# [Task to carry out]
Return the rows below as a JSON list of strings, one string per line and no blank lines, starting at the first row and ending with the line containing "perennial (669, 1285)". Leave the pictures out.

# [Working data]
------------------------------------------------------------------------

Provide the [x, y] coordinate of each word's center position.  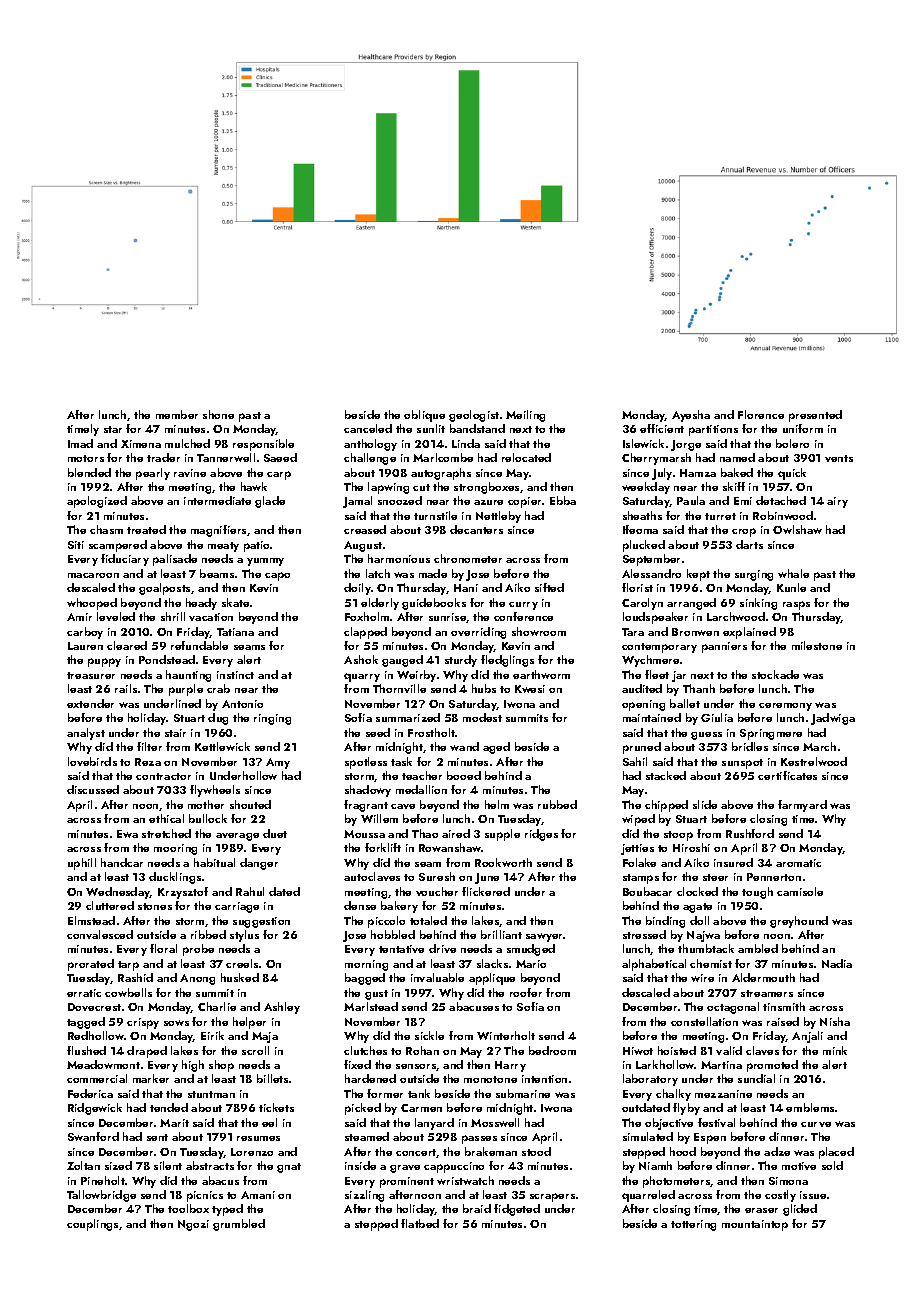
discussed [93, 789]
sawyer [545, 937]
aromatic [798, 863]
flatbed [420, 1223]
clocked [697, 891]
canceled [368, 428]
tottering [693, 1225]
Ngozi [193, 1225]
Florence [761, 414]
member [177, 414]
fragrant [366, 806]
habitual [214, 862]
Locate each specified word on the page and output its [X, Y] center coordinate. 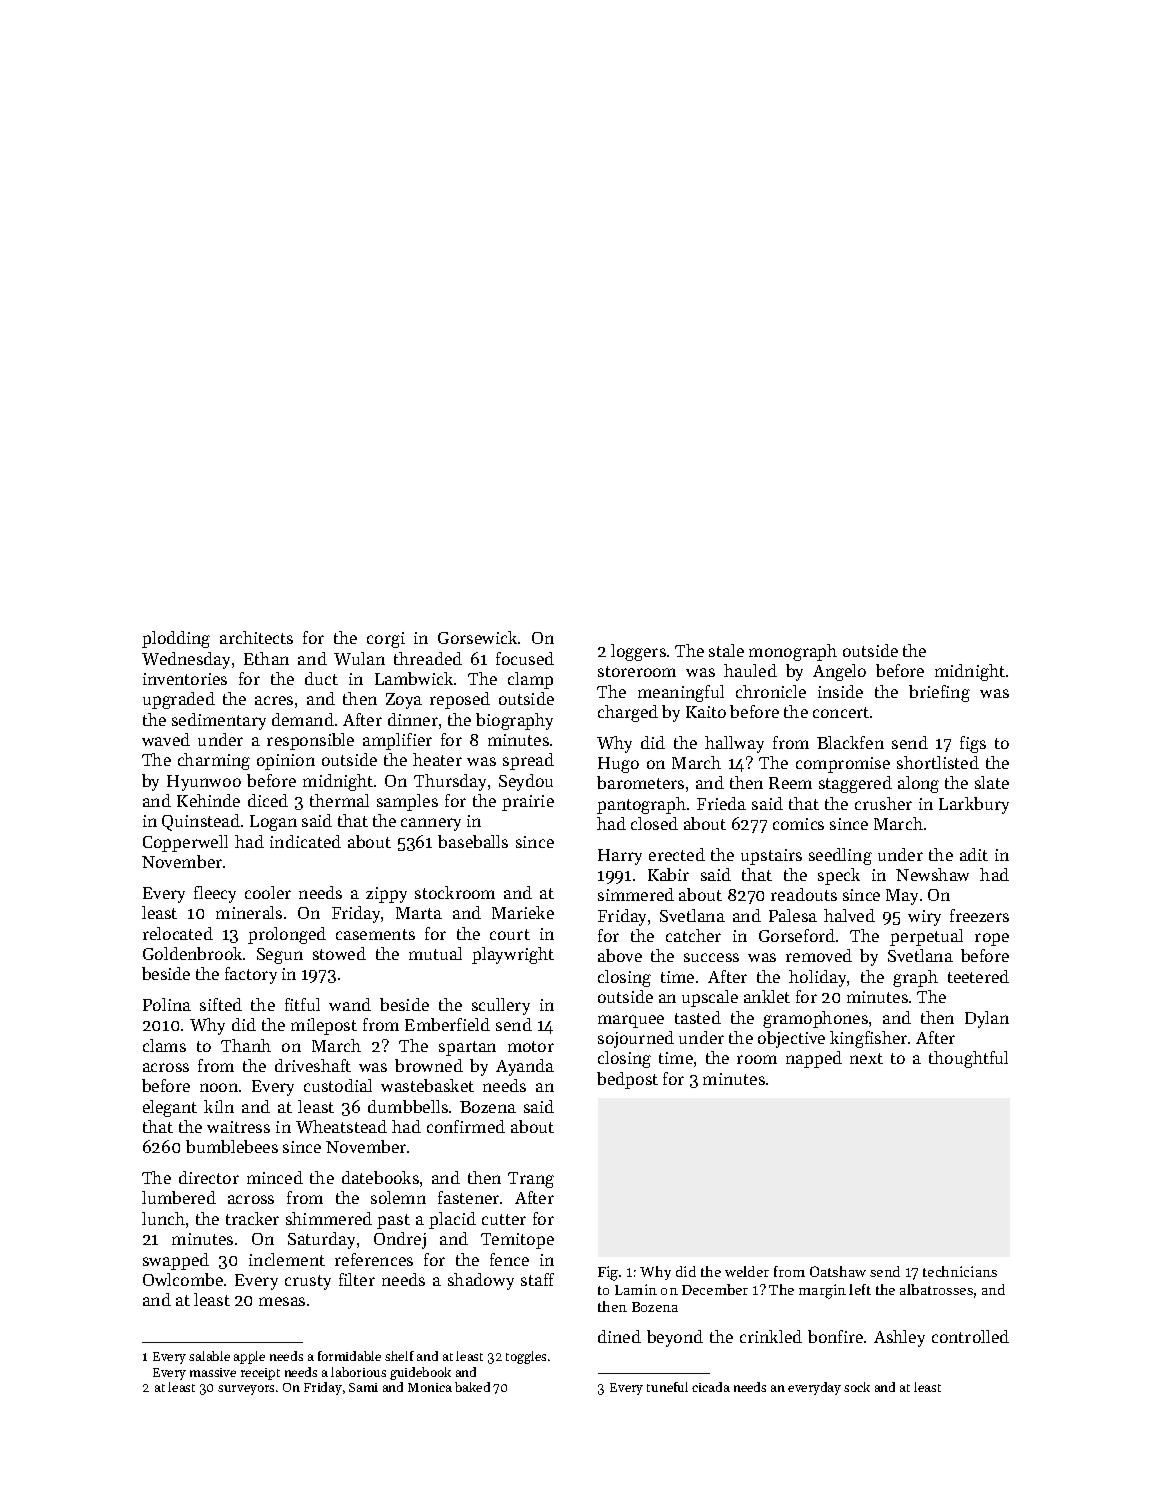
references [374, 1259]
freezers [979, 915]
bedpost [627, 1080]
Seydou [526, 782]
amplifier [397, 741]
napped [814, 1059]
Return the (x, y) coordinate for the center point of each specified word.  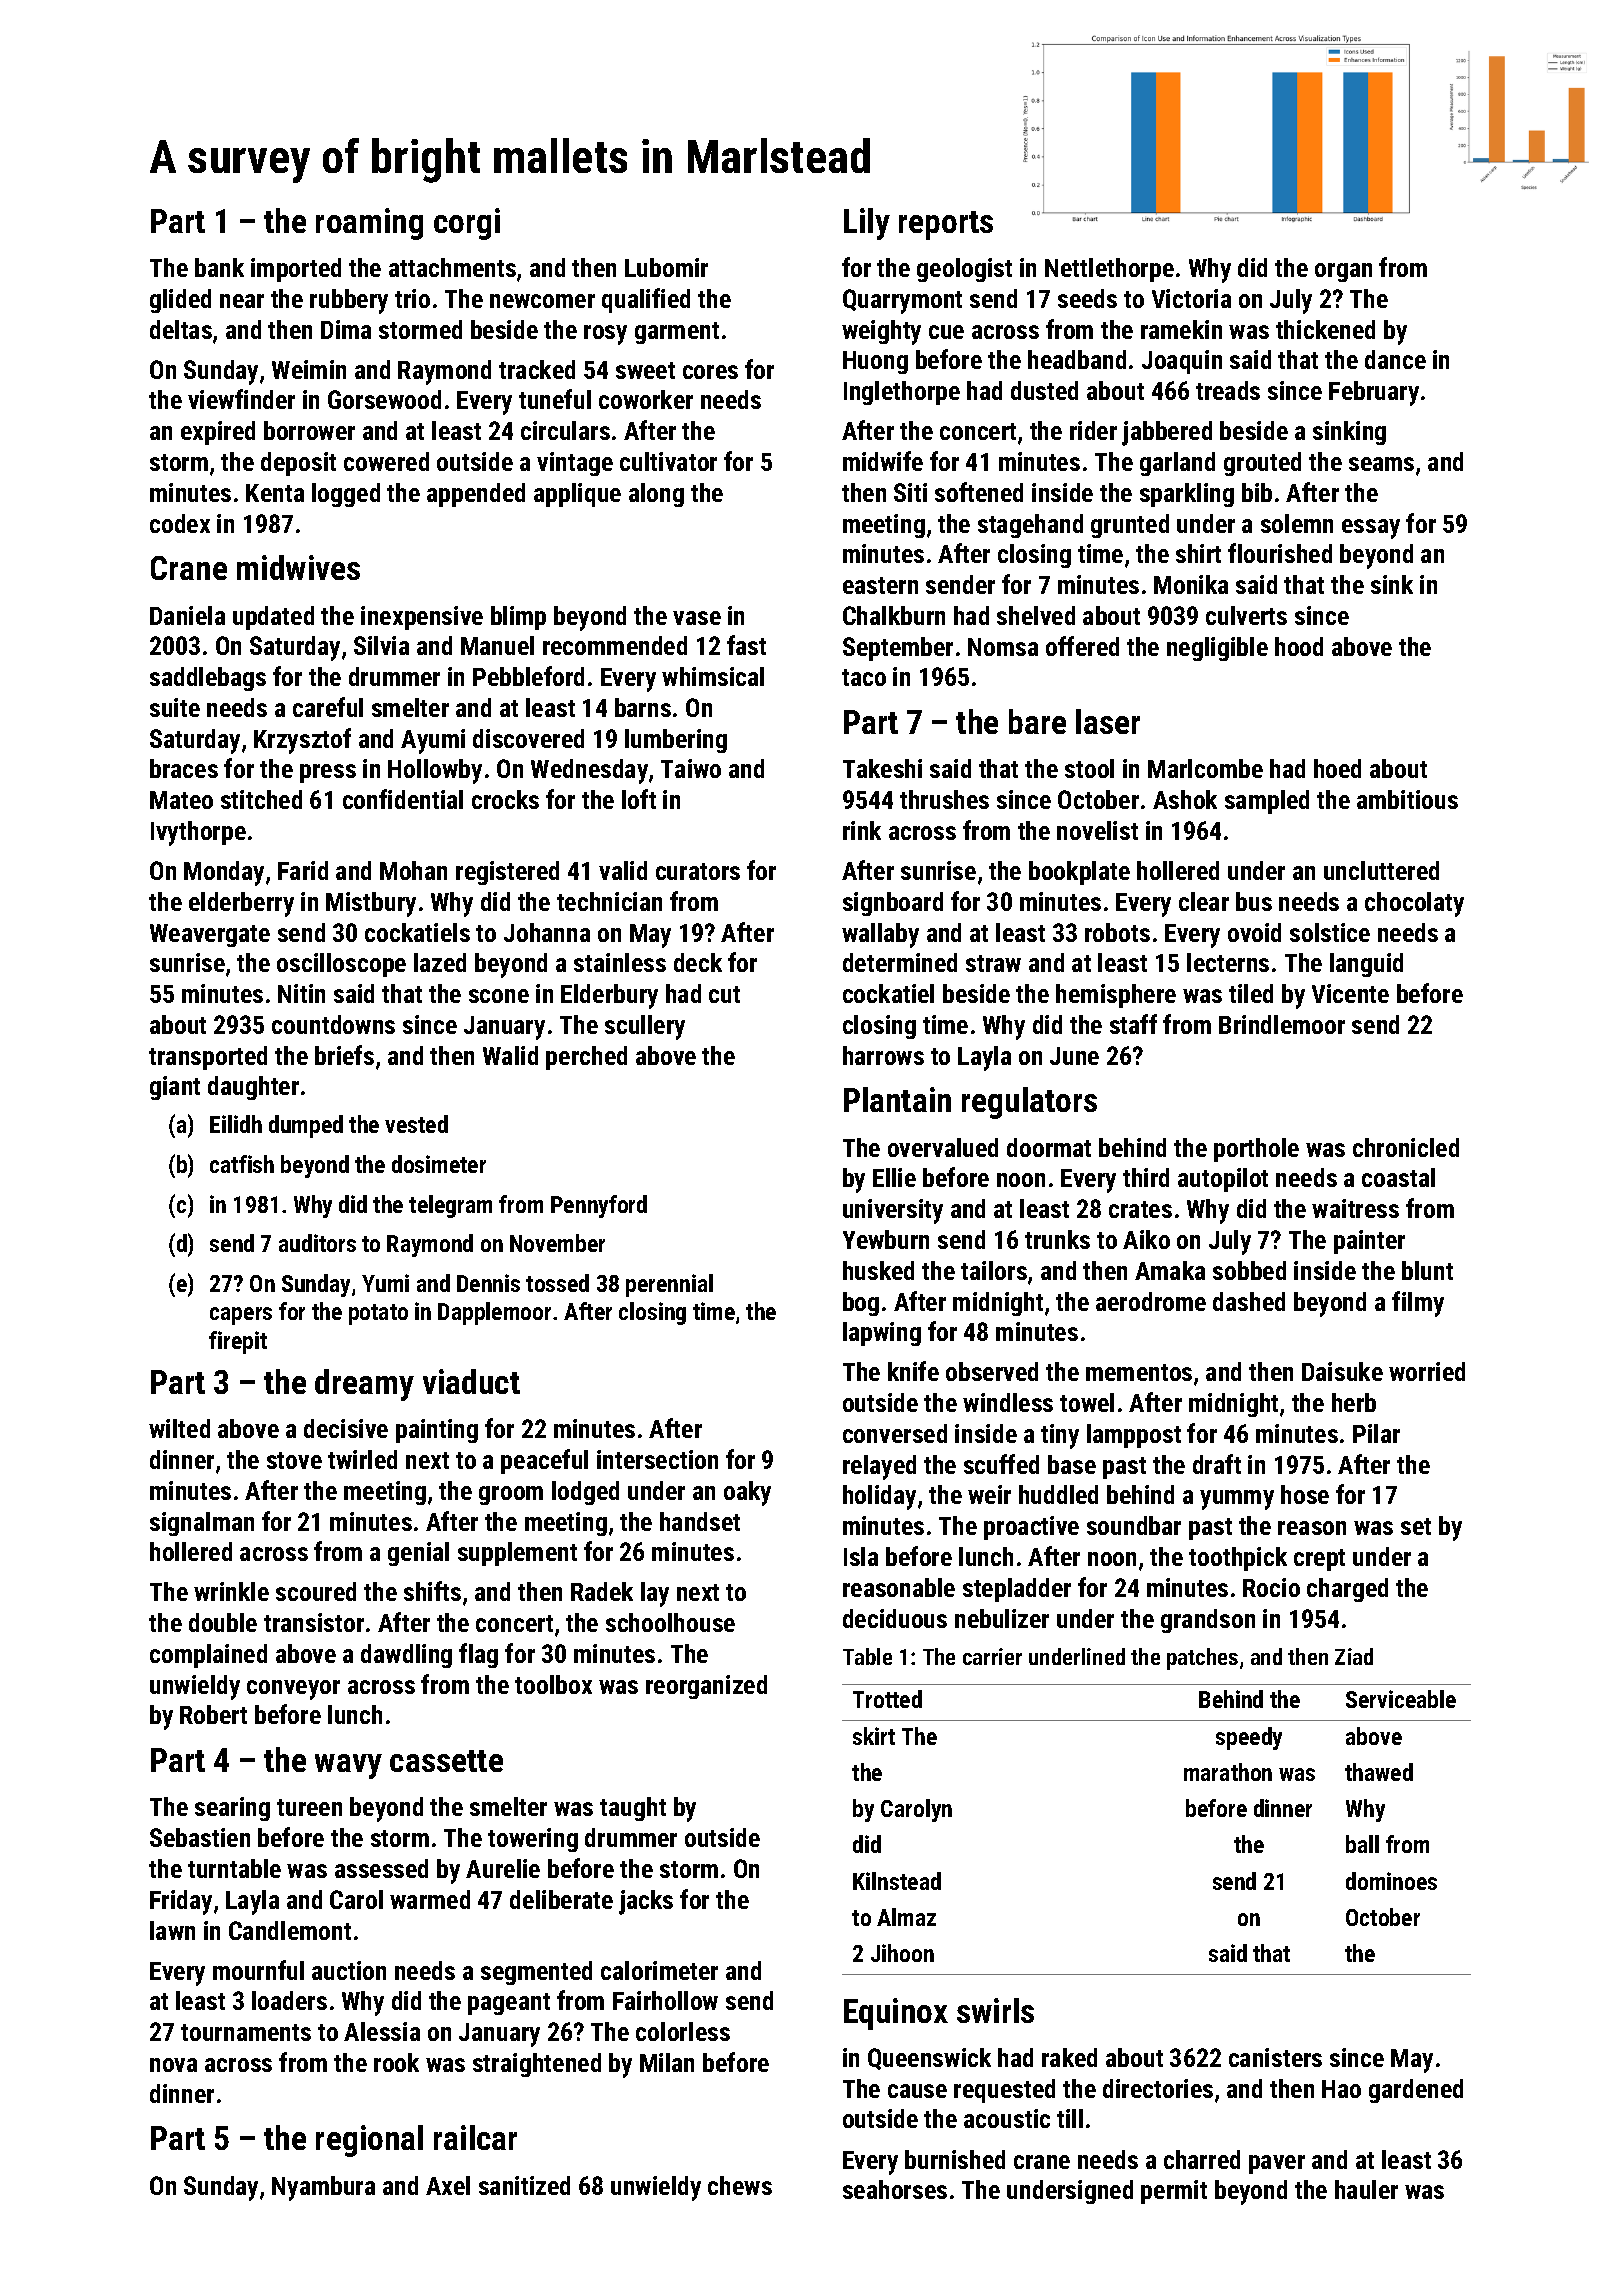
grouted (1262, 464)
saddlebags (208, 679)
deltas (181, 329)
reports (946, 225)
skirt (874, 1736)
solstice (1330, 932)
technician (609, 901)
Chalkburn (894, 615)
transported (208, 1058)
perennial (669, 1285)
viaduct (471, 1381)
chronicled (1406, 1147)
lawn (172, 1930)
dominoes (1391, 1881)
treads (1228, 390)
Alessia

------------------------------------------------------------------------

# [Answer to the exercise]
[
  "Provide the [x, y] coordinate of each word's center position.  ",
  "discussed [93, 789]",
  "sawyer [545, 937]",
  "aromatic [798, 863]",
  "flatbed [420, 1223]",
  "clocked [697, 891]",
  "canceled [368, 428]",
  "tottering [693, 1225]",
  "Ngozi [193, 1225]",
  "Florence [761, 414]",
  "member [177, 414]",
  "fragrant [366, 806]",
  "habitual [214, 862]",
  "Locate each specified word on the page and output its [X, Y] center coordinate. ",
  "references [374, 1259]",
  "freezers [979, 915]",
  "bedpost [627, 1080]",
  "Seydou [526, 782]",
  "amplifier [397, 741]",
  "napped [814, 1059]",
  "Return the (x, y) coordinate for the center point of each specified word.  ",
  "grouted (1262, 464)",
  "saddlebags (208, 679)",
  "deltas (181, 329)",
  "reports (946, 225)",
  "skirt (874, 1736)",
  "solstice (1330, 932)",
  "technician (609, 901)",
  "Chalkburn (894, 615)",
  "transported (208, 1058)",
  "perennial (669, 1285)"
]